**Job**
Restate exactly, and only, the lines spanning from the one with "door: (306, 531) -> (787, 310), width x0.73" to the end of the records below.

**Stored data**
# # # # #
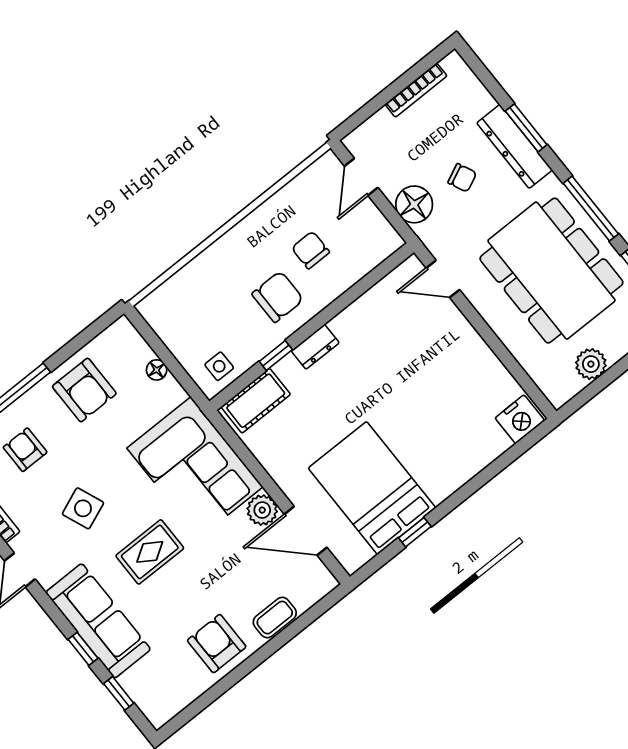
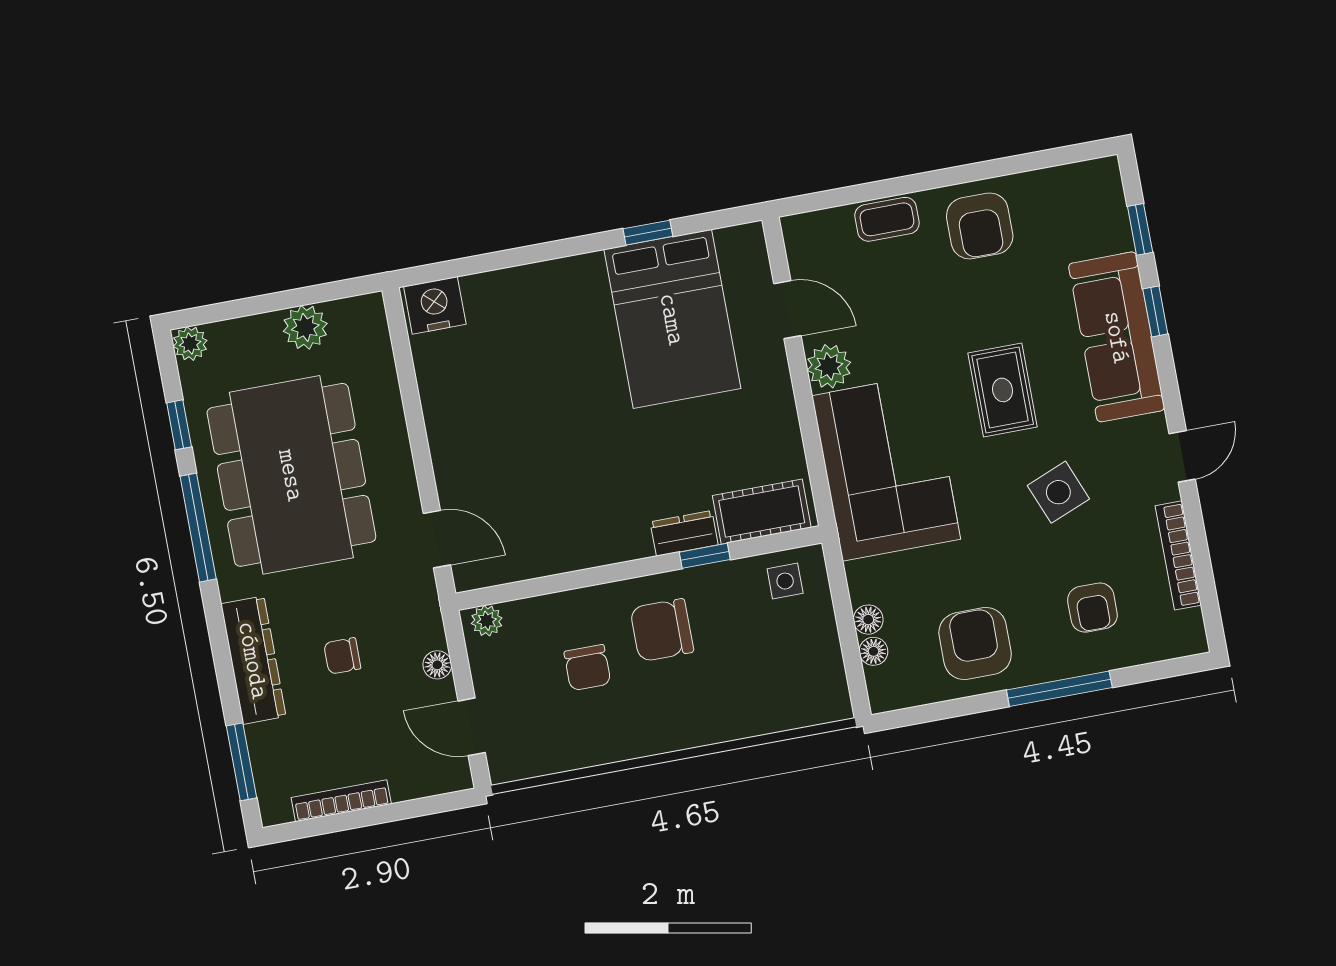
window: (526, 128) -> (242, 762), moved
door: (361, 177) -> (472, 727), swing flipped
chair: (462, 178) -> (342, 656), turned -65
floor lamp: (414, 204) -> (437, 665), width x0.53, depth x0.53
plant: (386, 246) -> (487, 621), added
dresser: (315, 347) -> (684, 533), moved
floor lamp: (143, 352) -> (873, 651), added
door: (306, 531) -> (787, 310), width x0.73
rug: (150, 552) -> (1003, 390), turned 90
# # # # #
**Response below**
door: (306, 531) -> (787, 310), width x0.73
rug: (150, 552) -> (1003, 390), turned 90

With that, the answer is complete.